DATASET EXTRACT:
◇ ◇ ◇ ◇

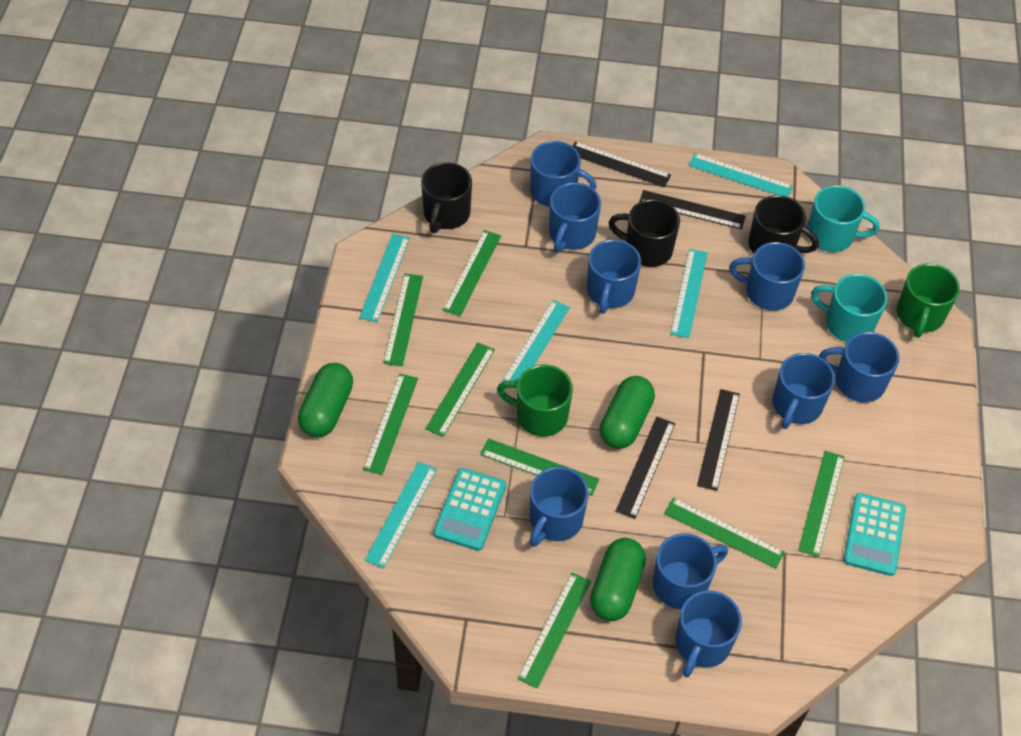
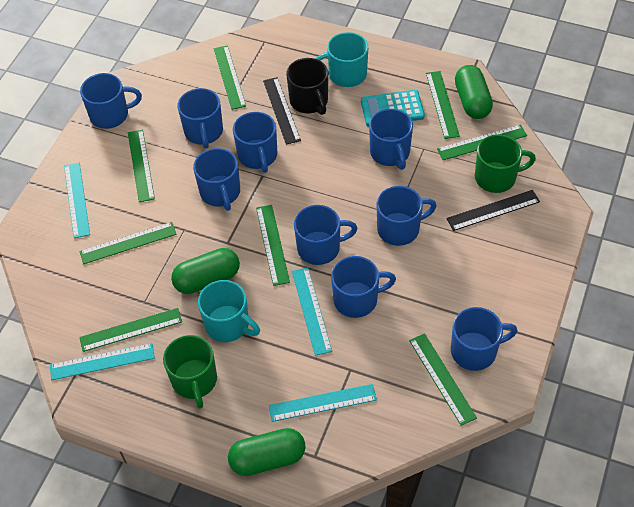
black mug: 3 -> 1
black ruler: 4 -> 2
turquoise calculator: 2 -> 1
turquoise ruler: 5 -> 4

◇ ◇ ◇ ◇

PROBLEM TO SOLVE:
With the images removed, reproduce all the material above word for word.

SOLUTION TO THIS PROBLEM:
black mug: 3 -> 1
black ruler: 4 -> 2
turquoise calculator: 2 -> 1
turquoise ruler: 5 -> 4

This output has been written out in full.